▶ _EXERCISE DIRECTIONS_
Could you return each entry below exactly as written, minus any pictures?

▶ _Data excerpts_
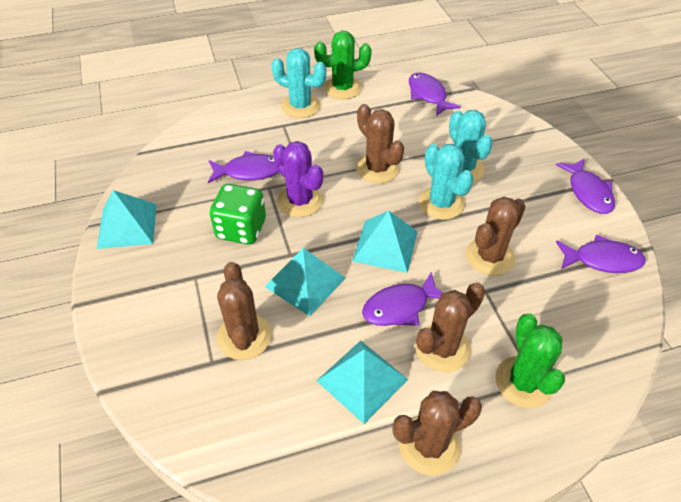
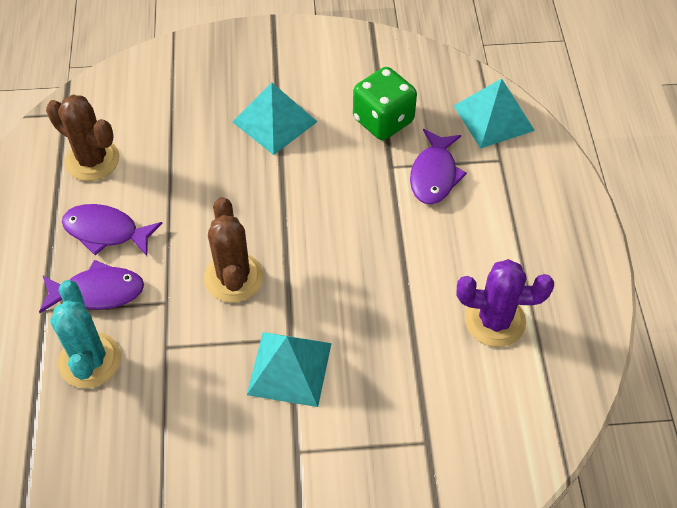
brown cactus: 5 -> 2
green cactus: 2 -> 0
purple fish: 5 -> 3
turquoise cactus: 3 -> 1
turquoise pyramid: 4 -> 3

▶ _ANSWER TO THE EXERCISE_
brown cactus: 5 -> 2
green cactus: 2 -> 0
purple fish: 5 -> 3
turquoise cactus: 3 -> 1
turquoise pyramid: 4 -> 3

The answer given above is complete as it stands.